* **Task requirements**
The expected answer is the set of lines in the data below between the line holding "The second view lost the solid" and the line holding "The size of", inclusive, written out exactly.

* **Available data**
[Start of section]
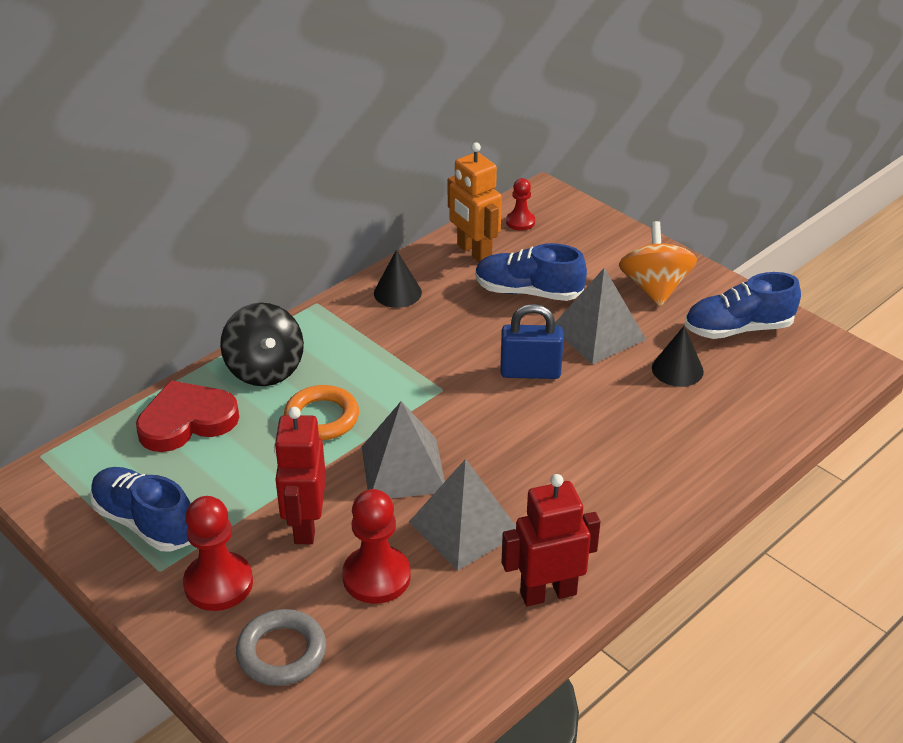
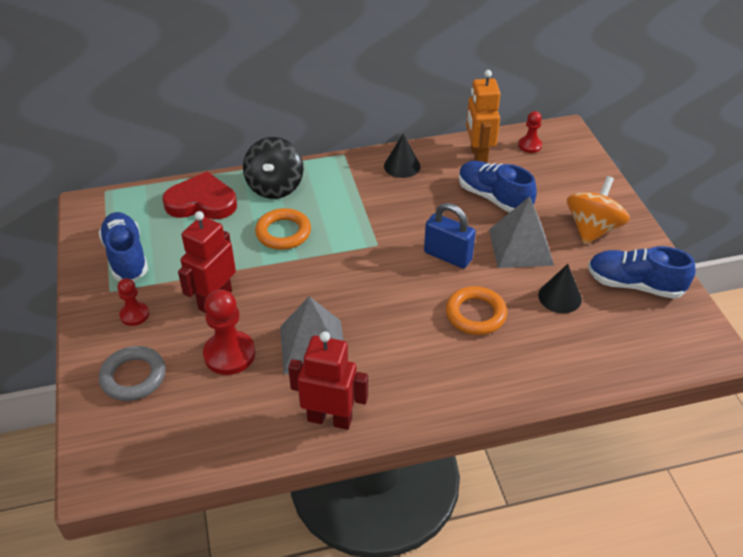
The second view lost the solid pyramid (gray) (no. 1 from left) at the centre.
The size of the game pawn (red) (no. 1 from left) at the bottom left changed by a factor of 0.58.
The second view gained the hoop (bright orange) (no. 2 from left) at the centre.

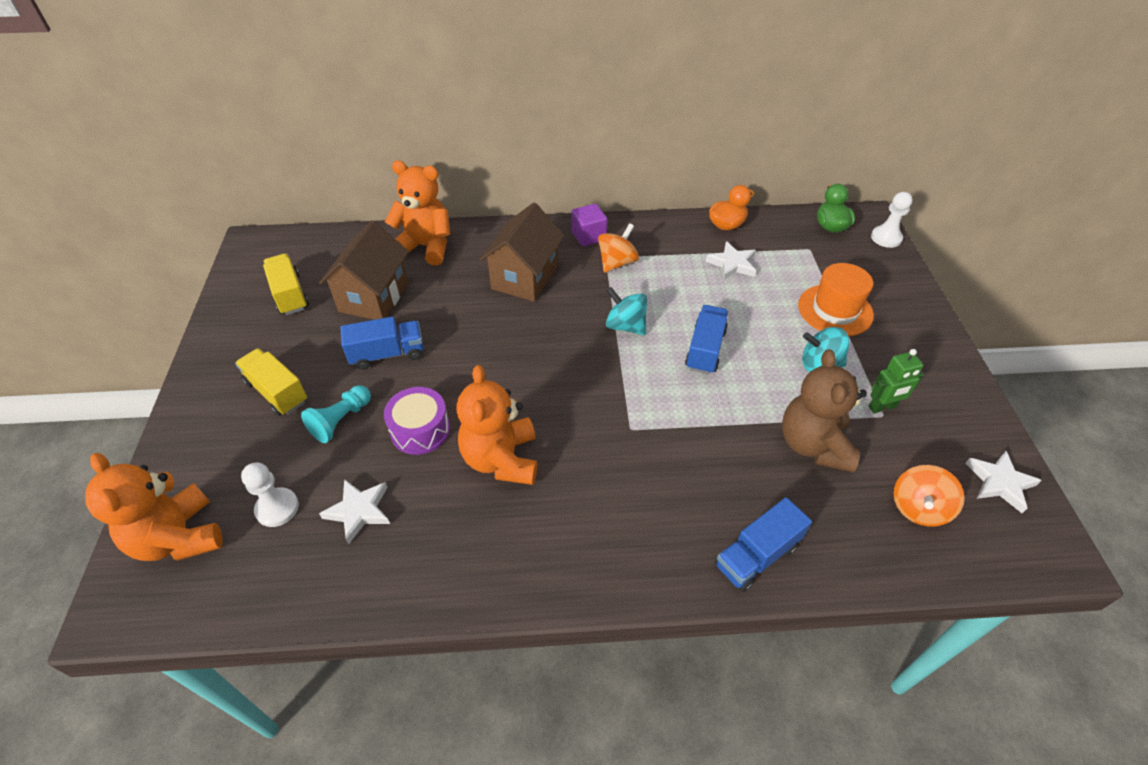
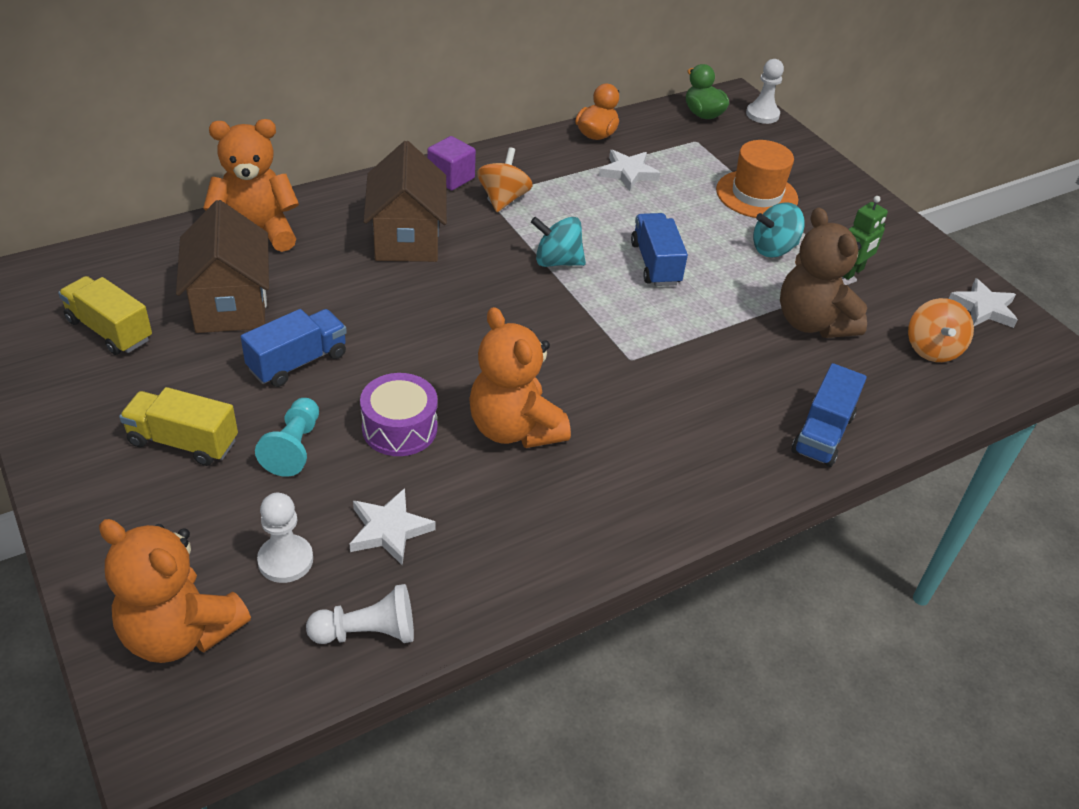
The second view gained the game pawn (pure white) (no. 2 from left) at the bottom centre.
[End of section]
[Start of section]
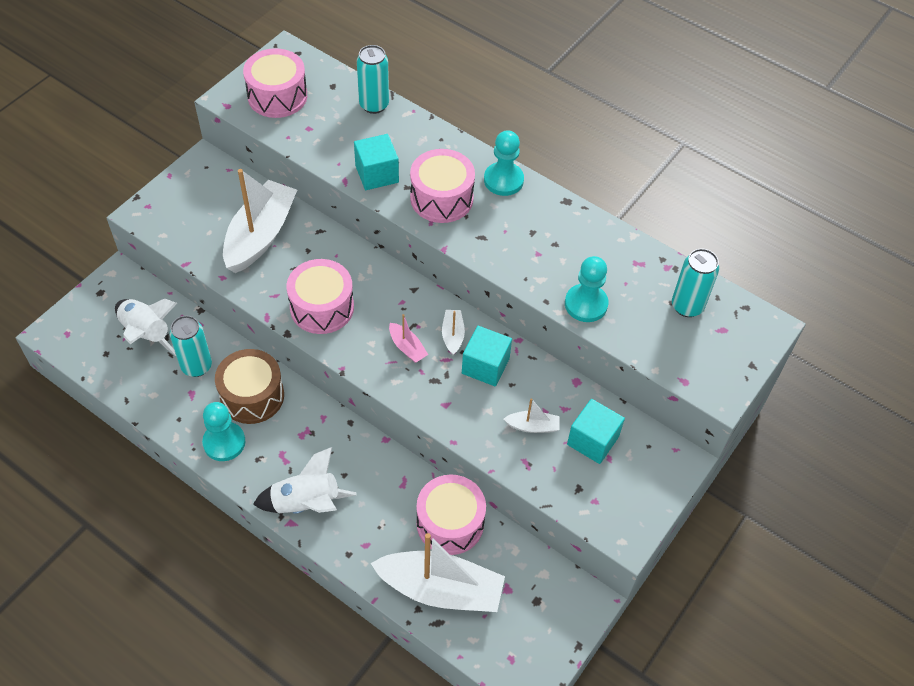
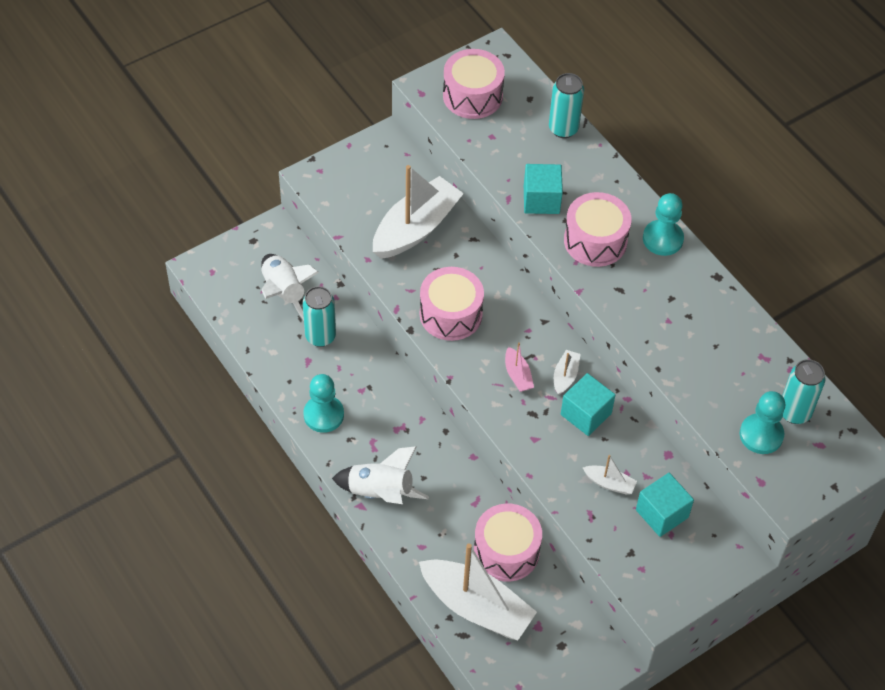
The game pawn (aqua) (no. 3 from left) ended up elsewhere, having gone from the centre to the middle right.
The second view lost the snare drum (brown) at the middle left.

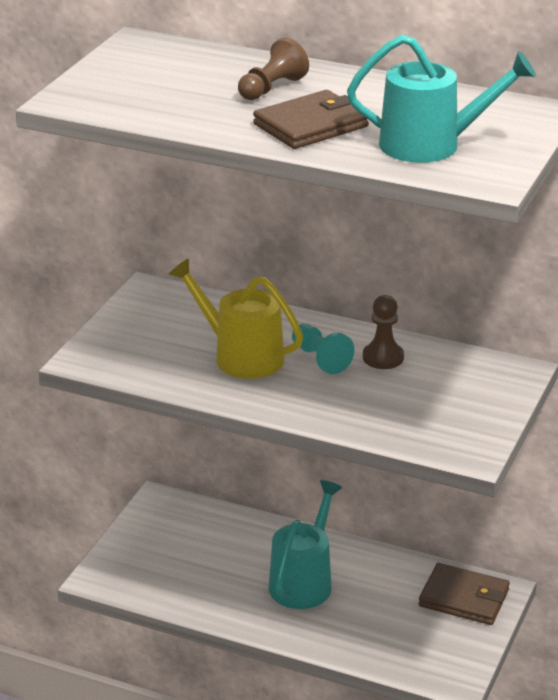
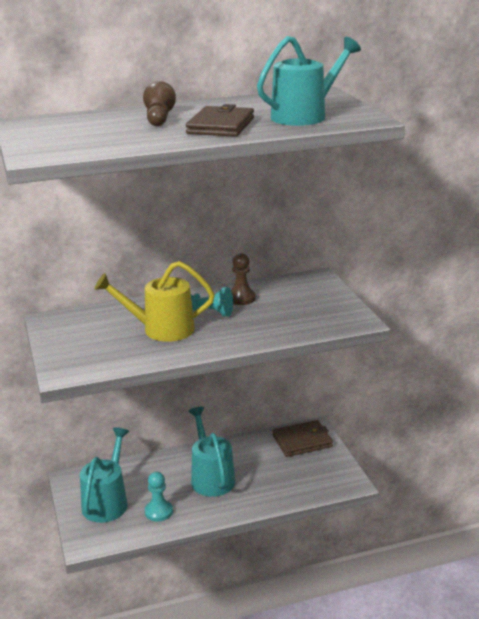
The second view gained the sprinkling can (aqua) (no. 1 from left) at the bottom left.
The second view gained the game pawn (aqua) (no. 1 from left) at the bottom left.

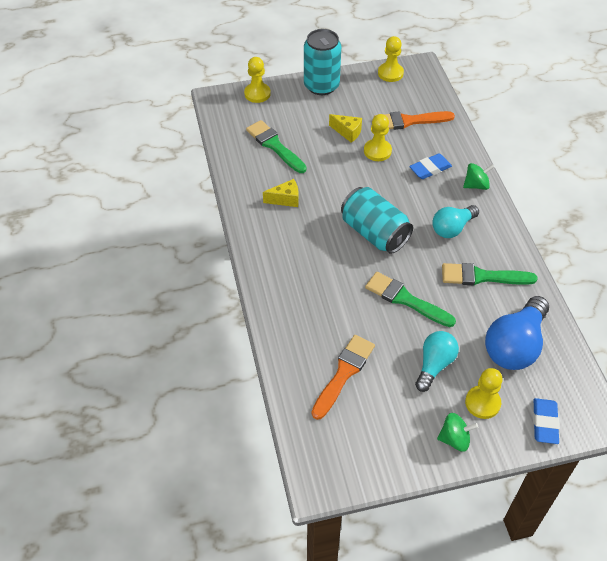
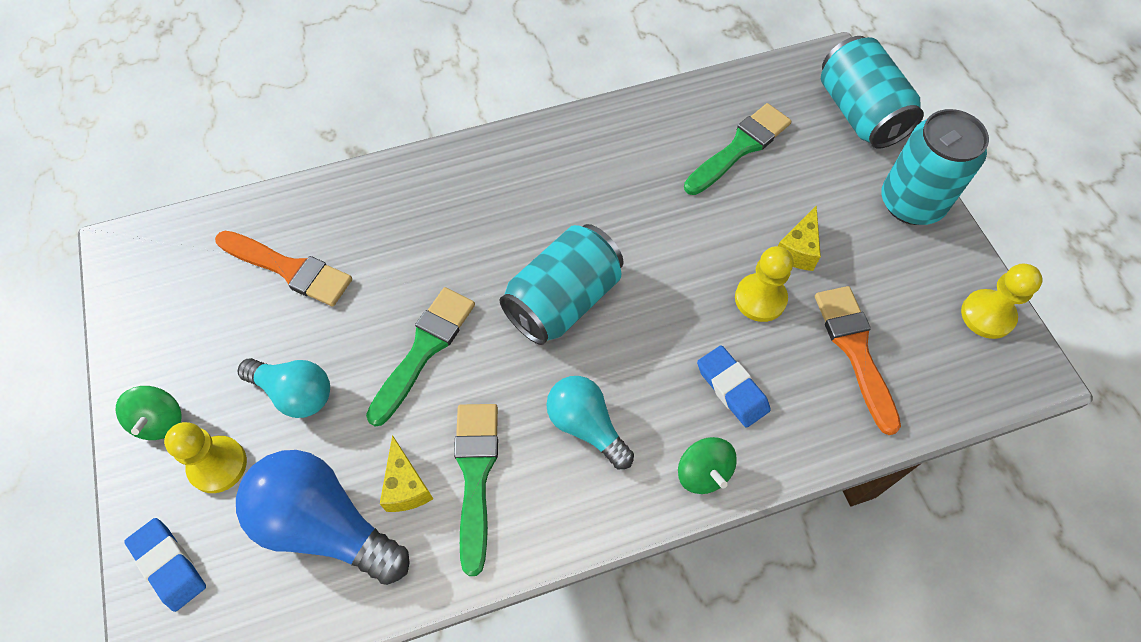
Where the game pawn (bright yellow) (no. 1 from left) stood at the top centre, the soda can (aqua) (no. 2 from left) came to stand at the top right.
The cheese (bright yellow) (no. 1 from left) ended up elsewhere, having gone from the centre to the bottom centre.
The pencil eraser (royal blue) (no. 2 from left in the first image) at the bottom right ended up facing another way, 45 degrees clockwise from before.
[End of section]
* **Solution to this task**
The second view lost the solid pyramid (gray) (no. 1 from left) at the centre.
The size of the game pawn (red) (no. 1 from left) at the bottom left changed by a factor of 0.58.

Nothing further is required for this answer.